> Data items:

=== Begin Enclosure ===

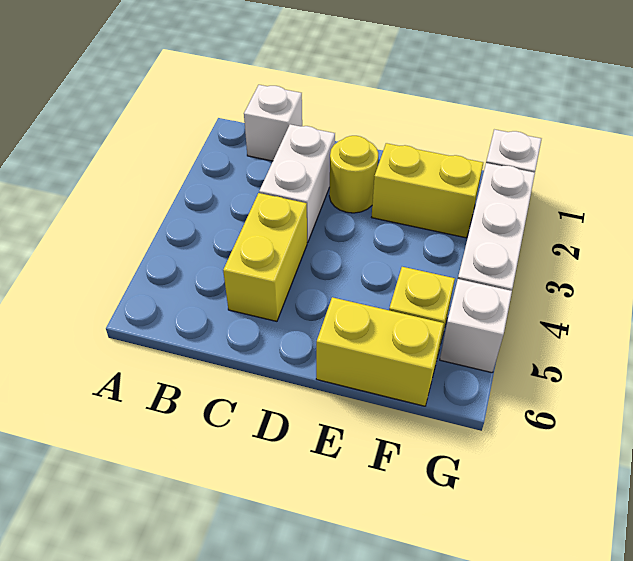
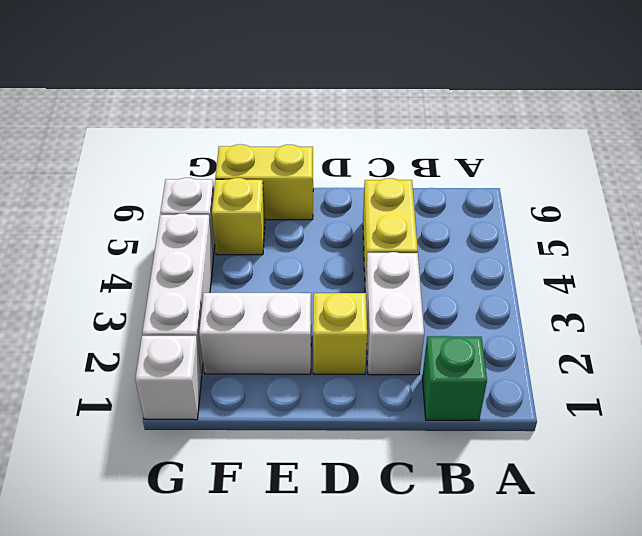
white brick B1 level 1 -> green brick B1 level 1
yellow round brick D2 level 1 -> yellow brick D2 level 1
yellow brick E2:F2 level 1 -> white brick E2:F2 level 1

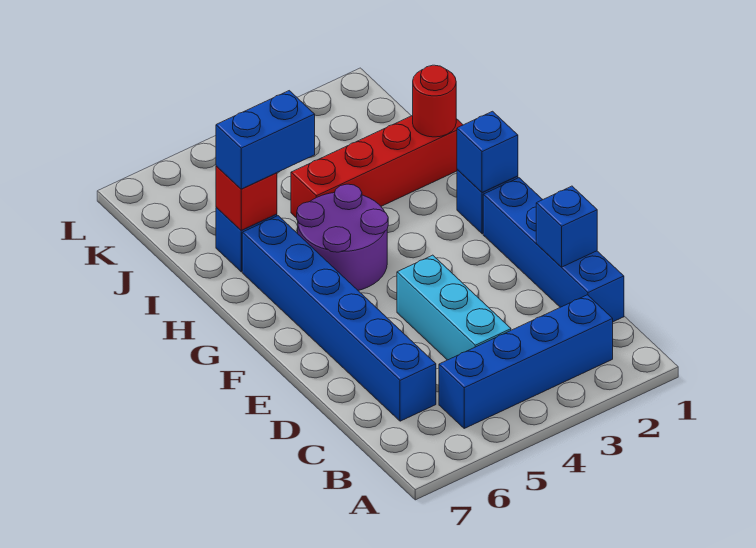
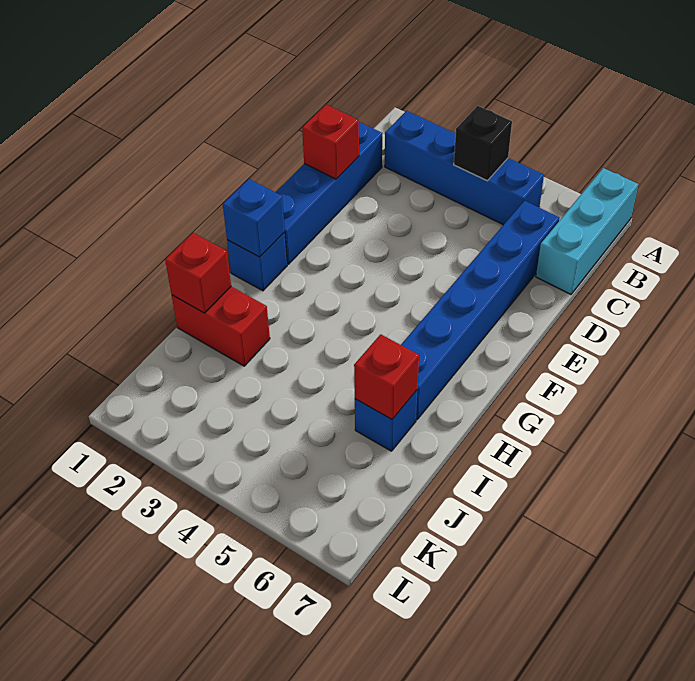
none -> black brick B4 level 2
cyan brick C4:E4 level 1 -> cyan brick A7:C7 level 1
blue brick D1 level 2 -> red brick D1 level 2
purple round brick G4:H5 level 1 -> none
red brick I1:I4 level 1 -> red brick I1:I2 level 1
red round brick I1 level 2 -> red brick I1 level 2
blue brick I5:I6 level 3 -> none

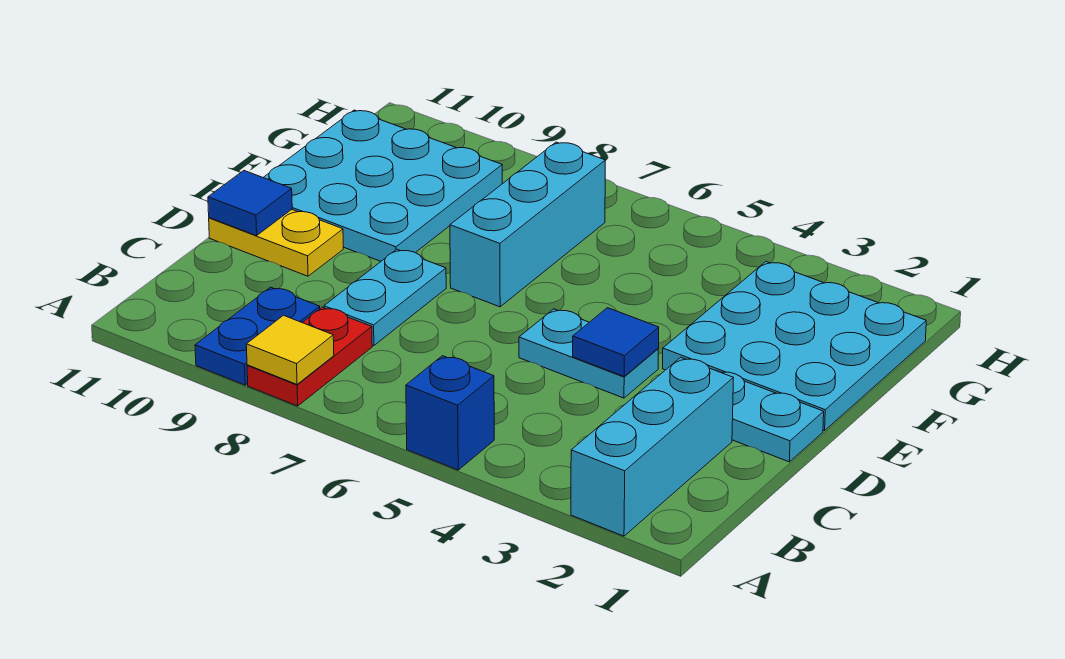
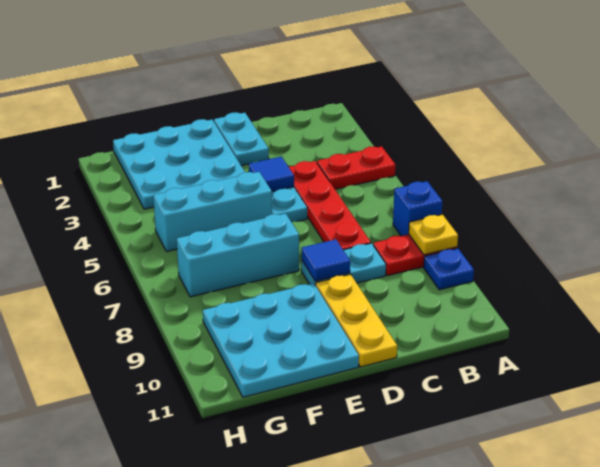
cyan brick A2:C2 level 1 -> cyan brick E5:G5 level 1
none -> red plate A4:B4 level 1
blue brick A5 level 1 -> blue brick A7 level 1
yellow tile A8 level 2 -> yellow plate A8 level 2
blue plate A9:B9 level 1 -> blue plate A9 level 1
none -> red plate C4:C7 level 1
yellow plate D10:D11 level 1 -> yellow plate D9:D11 level 1
blue tile D11 level 2 -> blue tile D8 level 2

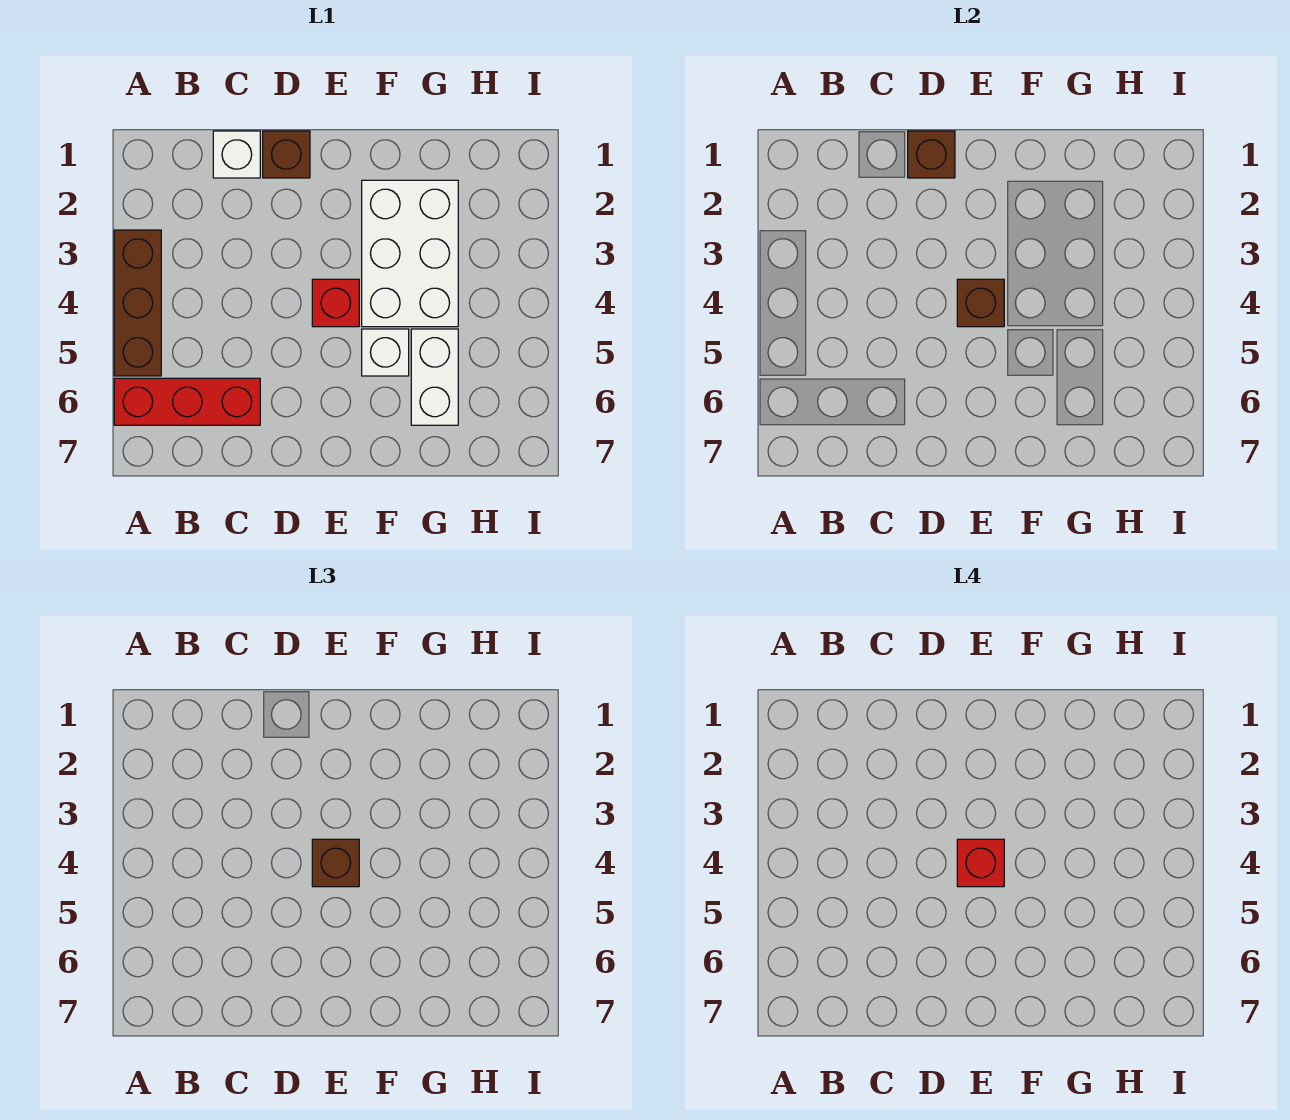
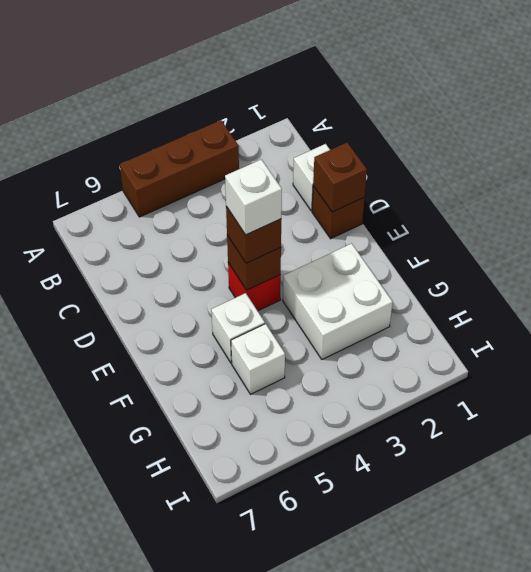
red brick A6:C6 level 1 -> none
red brick E4 level 4 -> white brick E4 level 4
white brick F2:G4 level 1 -> white brick F2:G3 level 1
white brick G5:G6 level 1 -> white brick G5 level 1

=== End Enclosure ===

> Problem to work on:
Omit the pictures. Transcribe every record exactly.

> Answer space:
white brick B1 level 1 -> green brick B1 level 1
yellow round brick D2 level 1 -> yellow brick D2 level 1
yellow brick E2:F2 level 1 -> white brick E2:F2 level 1

none -> black brick B4 level 2
cyan brick C4:E4 level 1 -> cyan brick A7:C7 level 1
blue brick D1 level 2 -> red brick D1 level 2
purple round brick G4:H5 level 1 -> none
red brick I1:I4 level 1 -> red brick I1:I2 level 1
red round brick I1 level 2 -> red brick I1 level 2
blue brick I5:I6 level 3 -> none

cyan brick A2:C2 level 1 -> cyan brick E5:G5 level 1
none -> red plate A4:B4 level 1
blue brick A5 level 1 -> blue brick A7 level 1
yellow tile A8 level 2 -> yellow plate A8 level 2
blue plate A9:B9 level 1 -> blue plate A9 level 1
none -> red plate C4:C7 level 1
yellow plate D10:D11 level 1 -> yellow plate D9:D11 level 1
blue tile D11 level 2 -> blue tile D8 level 2

red brick A6:C6 level 1 -> none
red brick E4 level 4 -> white brick E4 level 4
white brick F2:G4 level 1 -> white brick F2:G3 level 1
white brick G5:G6 level 1 -> white brick G5 level 1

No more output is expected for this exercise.